● Problem:
Every entry is to be returned unchanged, and no picture is to be included.

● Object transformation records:
******

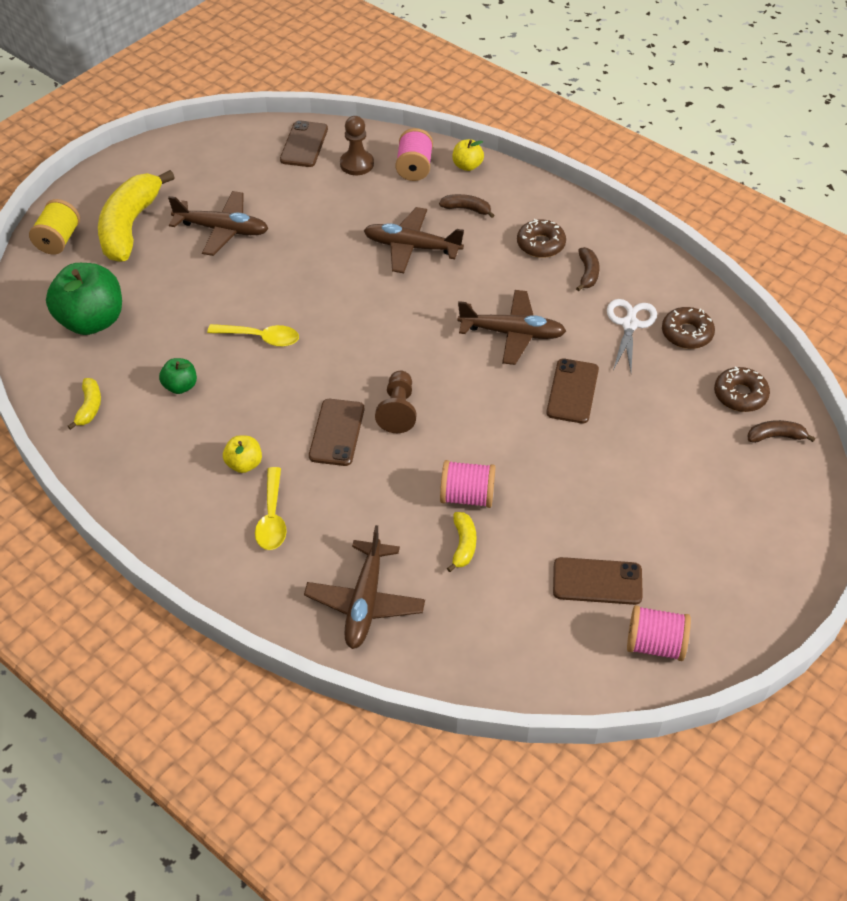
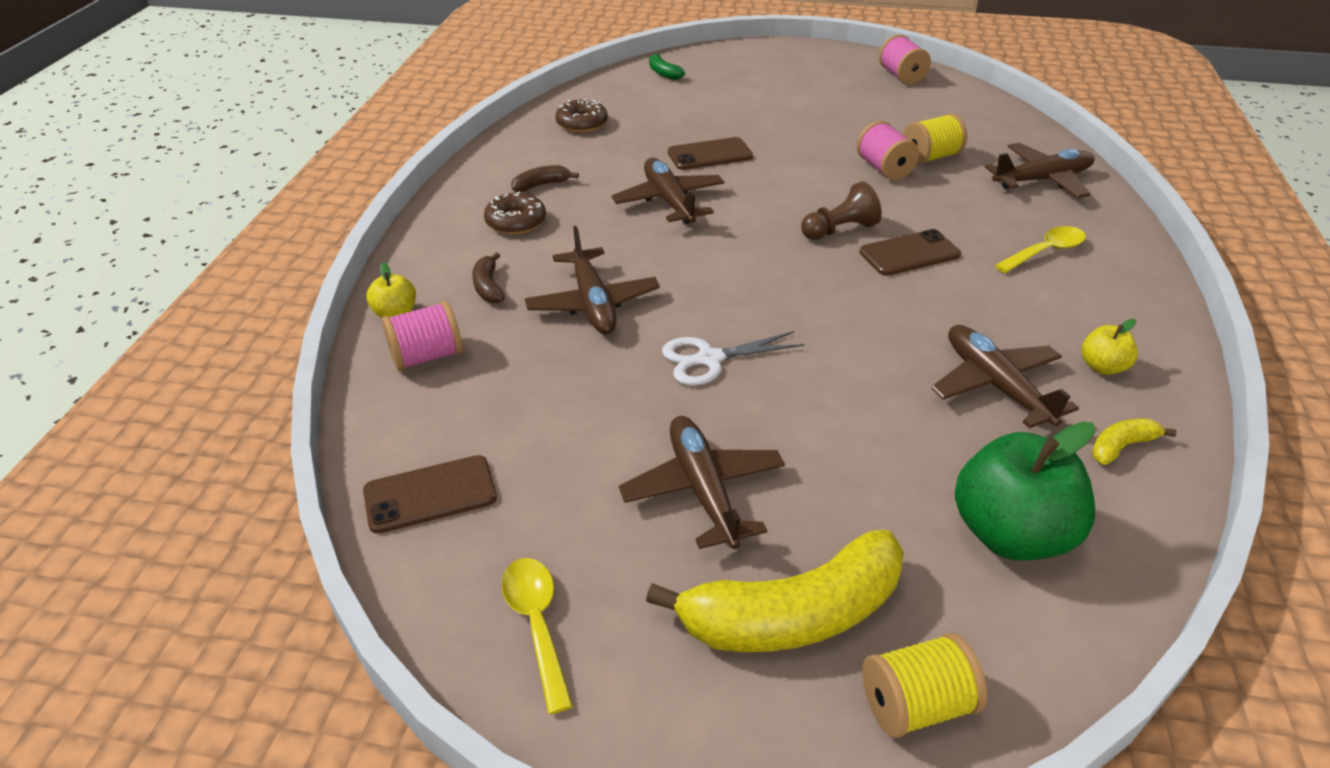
camera: 120 degrees left, 10 degrees down
(180, 386) = (995, 385): green apple -> brown plane
(244, 464) = (1019, 292): yellow apple -> yellow apple (1102, 367)
(261, 338) = (854, 356): yellow spoon -> yellow spoon (537, 624)
(357, 164) = (450, 414): brown pawn -> none
(463, 545) = (930, 157): yellow banana -> yellow spool
(597, 581) = (883, 103): brown phone -> none
(629, 324) = (596, 149): white scissors -> white scissors (710, 359)
(740, 395) = (633, 91): brown donut -> none
(775, 436) = (663, 73): brown banana -> green banana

******

● Expected answer:
camera: 120 degrees left, 10 degrees down
(180, 386) = (995, 385): green apple -> brown plane
(244, 464) = (1019, 292): yellow apple -> yellow apple (1102, 367)
(261, 338) = (854, 356): yellow spoon -> yellow spoon (537, 624)
(357, 164) = (450, 414): brown pawn -> none
(463, 545) = (930, 157): yellow banana -> yellow spool
(597, 581) = (883, 103): brown phone -> none
(629, 324) = (596, 149): white scissors -> white scissors (710, 359)
(740, 395) = (633, 91): brown donut -> none
(775, 436) = (663, 73): brown banana -> green banana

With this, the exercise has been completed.